**WORK TO BE COMPLETED**
For the records that follow, please set down exactly the lines between the one holding "(534, 353) = (307, 314): turquoise" and the one holding "camera: 85 degrees right, 20 degrees up", inclusive, and only those.

=-=-=

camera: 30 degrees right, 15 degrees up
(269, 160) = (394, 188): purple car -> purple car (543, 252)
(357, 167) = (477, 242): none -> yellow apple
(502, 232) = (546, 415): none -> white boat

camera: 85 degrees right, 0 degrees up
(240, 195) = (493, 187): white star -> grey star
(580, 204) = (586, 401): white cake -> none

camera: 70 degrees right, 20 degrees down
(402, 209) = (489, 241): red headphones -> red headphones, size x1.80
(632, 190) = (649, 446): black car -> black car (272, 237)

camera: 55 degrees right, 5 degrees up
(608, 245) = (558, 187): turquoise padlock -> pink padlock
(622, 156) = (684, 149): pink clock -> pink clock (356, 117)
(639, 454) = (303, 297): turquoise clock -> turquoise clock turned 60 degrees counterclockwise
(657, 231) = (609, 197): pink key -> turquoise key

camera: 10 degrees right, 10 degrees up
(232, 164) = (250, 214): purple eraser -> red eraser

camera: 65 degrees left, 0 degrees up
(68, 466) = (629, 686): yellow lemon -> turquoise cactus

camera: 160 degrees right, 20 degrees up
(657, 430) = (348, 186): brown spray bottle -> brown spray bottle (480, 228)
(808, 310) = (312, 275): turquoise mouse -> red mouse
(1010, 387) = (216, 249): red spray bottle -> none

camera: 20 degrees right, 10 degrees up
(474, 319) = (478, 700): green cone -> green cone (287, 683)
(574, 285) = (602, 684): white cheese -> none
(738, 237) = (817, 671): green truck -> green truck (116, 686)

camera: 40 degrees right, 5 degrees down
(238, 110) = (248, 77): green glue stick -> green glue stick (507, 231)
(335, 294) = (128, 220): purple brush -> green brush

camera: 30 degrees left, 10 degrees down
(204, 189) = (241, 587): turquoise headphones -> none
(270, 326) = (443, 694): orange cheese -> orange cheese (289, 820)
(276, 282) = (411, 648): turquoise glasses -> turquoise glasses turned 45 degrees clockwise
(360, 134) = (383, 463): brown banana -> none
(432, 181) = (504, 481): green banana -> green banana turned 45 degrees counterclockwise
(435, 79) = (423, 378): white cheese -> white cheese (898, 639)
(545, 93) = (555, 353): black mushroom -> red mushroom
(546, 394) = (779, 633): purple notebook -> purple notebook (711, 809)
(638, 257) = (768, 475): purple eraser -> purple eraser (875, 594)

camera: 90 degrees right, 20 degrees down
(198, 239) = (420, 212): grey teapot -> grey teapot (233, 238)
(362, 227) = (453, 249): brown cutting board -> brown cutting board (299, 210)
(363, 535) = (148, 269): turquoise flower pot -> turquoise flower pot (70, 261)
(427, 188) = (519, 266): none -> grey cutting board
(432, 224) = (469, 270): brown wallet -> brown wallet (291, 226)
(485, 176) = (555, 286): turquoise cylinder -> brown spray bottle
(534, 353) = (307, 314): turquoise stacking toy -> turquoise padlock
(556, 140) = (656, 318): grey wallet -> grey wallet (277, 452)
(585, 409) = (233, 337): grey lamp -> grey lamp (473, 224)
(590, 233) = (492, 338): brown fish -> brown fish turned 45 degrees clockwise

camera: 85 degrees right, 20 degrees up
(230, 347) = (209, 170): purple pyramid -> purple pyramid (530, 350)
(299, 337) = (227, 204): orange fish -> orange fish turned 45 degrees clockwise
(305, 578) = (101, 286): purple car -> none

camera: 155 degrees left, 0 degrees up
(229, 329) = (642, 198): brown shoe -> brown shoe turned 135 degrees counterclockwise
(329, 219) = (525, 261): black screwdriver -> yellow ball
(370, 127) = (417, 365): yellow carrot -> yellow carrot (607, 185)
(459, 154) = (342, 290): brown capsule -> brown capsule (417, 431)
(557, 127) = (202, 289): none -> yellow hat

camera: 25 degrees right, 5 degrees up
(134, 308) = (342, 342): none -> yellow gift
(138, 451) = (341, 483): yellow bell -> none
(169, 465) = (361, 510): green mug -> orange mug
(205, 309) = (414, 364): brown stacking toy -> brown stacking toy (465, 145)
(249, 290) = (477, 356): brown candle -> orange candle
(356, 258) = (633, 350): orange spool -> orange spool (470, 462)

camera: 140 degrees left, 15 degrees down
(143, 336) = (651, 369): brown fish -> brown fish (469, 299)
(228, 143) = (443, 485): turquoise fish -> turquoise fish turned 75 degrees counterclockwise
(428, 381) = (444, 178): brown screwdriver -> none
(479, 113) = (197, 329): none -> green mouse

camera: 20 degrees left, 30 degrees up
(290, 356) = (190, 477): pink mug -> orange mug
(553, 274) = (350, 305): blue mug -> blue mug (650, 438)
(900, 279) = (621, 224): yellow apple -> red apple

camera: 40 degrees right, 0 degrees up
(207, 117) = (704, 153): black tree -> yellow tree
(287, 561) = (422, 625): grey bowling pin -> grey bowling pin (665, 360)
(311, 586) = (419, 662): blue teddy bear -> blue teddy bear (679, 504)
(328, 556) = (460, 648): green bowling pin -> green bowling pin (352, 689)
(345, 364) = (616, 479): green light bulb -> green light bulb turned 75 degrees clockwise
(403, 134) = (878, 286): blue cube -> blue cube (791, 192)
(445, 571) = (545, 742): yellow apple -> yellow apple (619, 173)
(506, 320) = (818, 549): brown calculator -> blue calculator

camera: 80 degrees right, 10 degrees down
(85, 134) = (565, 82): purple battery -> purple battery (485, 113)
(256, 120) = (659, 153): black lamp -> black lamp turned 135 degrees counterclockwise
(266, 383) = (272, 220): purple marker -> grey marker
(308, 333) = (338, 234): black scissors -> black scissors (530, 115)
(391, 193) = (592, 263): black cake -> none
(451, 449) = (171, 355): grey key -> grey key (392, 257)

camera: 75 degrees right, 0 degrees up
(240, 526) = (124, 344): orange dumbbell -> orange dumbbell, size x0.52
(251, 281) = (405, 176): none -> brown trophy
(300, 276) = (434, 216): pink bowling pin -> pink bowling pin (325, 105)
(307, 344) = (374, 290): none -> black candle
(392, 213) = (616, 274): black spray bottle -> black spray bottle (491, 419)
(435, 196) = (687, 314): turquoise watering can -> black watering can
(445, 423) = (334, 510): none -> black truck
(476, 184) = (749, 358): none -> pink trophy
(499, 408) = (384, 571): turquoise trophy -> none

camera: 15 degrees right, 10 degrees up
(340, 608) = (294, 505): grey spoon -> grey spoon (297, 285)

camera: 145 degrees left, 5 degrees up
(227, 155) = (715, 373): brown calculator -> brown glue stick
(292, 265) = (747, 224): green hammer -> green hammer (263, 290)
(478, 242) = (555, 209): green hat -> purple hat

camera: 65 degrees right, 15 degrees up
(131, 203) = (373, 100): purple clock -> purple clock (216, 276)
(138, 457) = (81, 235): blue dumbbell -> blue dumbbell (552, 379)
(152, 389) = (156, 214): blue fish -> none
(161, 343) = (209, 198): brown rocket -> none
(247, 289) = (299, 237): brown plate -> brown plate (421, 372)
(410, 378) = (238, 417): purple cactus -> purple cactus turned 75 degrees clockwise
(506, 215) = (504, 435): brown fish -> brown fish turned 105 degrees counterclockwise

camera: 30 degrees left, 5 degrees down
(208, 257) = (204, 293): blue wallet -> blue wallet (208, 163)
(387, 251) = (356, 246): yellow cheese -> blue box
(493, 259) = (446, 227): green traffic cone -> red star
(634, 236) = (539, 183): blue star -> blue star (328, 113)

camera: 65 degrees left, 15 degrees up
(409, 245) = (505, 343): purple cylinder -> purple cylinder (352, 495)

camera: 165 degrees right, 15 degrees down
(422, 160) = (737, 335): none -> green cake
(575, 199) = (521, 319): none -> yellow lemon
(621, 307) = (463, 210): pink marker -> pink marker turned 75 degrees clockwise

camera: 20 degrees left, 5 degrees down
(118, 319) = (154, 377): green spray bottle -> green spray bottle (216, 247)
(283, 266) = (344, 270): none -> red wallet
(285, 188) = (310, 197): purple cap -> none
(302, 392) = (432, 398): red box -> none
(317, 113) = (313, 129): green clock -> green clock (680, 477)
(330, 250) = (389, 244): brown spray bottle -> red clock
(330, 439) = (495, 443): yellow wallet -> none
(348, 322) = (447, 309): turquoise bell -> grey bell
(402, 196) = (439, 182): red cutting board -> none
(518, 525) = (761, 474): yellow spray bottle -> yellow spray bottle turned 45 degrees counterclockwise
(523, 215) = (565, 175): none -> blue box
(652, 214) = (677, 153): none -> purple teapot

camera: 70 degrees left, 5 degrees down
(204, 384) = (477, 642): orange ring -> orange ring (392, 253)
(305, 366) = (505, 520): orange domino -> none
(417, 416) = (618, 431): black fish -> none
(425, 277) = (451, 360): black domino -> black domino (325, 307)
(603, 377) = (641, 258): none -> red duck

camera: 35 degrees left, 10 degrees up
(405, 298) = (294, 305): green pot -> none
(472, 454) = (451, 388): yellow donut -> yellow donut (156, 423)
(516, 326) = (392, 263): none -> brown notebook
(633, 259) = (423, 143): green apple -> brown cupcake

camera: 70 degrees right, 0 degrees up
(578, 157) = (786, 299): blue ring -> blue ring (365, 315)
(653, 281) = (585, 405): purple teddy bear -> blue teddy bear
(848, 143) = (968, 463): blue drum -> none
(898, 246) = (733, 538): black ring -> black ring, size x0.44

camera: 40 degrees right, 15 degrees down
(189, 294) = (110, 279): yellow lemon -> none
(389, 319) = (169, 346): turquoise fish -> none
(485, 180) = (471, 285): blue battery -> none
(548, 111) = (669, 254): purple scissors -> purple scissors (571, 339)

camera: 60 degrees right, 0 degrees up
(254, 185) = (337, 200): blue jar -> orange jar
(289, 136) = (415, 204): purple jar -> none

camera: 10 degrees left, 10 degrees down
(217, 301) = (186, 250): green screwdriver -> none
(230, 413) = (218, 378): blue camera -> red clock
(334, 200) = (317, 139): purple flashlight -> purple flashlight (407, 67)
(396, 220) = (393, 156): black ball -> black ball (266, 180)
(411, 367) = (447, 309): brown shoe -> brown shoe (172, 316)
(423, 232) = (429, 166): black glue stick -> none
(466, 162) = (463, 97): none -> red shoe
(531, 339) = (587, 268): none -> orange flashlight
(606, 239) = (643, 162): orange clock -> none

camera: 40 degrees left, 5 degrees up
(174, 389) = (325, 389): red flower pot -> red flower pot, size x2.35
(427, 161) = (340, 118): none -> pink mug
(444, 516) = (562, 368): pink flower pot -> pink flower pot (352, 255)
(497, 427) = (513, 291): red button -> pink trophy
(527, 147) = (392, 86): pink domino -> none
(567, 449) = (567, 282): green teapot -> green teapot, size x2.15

=-=-=

**TASK OUTPUT**
(534, 353) = (307, 314): turquoise stacking toy -> turquoise padlock
(556, 140) = (656, 318): grey wallet -> grey wallet (277, 452)
(585, 409) = (233, 337): grey lamp -> grey lamp (473, 224)
(590, 233) = (492, 338): brown fish -> brown fish turned 45 degrees clockwise

camera: 85 degrees right, 20 degrees up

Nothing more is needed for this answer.